#### DATA TO USE

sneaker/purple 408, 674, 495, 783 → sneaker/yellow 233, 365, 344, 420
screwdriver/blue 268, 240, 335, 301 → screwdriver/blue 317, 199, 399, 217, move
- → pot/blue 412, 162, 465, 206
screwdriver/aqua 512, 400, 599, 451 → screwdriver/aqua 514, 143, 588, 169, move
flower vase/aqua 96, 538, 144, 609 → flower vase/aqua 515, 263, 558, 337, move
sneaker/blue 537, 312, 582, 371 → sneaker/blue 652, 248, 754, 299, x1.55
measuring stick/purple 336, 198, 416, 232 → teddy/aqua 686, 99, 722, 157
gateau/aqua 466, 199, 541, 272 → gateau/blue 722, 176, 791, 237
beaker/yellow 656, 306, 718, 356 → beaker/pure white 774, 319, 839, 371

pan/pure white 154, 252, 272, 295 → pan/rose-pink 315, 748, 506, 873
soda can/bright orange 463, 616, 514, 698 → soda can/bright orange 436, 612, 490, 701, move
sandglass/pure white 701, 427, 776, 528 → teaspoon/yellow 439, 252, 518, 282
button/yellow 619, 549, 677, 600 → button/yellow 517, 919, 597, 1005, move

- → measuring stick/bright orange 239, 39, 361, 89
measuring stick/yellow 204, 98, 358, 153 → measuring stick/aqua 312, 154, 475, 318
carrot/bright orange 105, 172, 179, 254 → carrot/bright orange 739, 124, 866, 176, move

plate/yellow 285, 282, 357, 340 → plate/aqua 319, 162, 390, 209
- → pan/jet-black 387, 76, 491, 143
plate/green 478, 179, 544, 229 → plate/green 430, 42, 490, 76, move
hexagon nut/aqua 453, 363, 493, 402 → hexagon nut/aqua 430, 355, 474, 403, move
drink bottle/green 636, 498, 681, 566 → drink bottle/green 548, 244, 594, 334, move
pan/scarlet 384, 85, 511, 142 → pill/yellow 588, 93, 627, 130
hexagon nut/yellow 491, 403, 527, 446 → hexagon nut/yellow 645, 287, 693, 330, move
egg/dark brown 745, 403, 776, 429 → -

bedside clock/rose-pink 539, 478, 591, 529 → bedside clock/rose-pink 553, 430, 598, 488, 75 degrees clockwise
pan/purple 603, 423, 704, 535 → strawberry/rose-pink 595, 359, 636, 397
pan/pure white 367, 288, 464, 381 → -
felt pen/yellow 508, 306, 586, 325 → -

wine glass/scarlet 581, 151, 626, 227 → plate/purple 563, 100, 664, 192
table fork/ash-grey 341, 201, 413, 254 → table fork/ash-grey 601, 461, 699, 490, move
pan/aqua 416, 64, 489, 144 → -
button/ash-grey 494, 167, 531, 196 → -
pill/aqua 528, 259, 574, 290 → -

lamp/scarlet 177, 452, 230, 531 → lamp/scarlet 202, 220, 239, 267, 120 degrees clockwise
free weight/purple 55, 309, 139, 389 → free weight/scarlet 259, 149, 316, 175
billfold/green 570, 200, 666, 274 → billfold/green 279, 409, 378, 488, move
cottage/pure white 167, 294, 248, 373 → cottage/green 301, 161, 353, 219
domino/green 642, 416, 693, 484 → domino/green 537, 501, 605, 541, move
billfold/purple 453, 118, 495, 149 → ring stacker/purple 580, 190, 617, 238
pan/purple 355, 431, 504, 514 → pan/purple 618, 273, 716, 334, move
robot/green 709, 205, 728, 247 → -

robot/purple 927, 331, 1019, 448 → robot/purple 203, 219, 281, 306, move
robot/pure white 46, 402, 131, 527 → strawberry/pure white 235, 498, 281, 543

########

#### WORK REQUEST:
From the records above, copy only the lines starting with the line that holds "measuring stick/purple 336, 198, 416, 232" and going on through the line that holds "gateau/aqua 466, 199, 541, 272", exactly as written.

#### THE COMPLETED TASK:
measuring stick/purple 336, 198, 416, 232 → teddy/aqua 686, 99, 722, 157
gateau/aqua 466, 199, 541, 272 → gateau/blue 722, 176, 791, 237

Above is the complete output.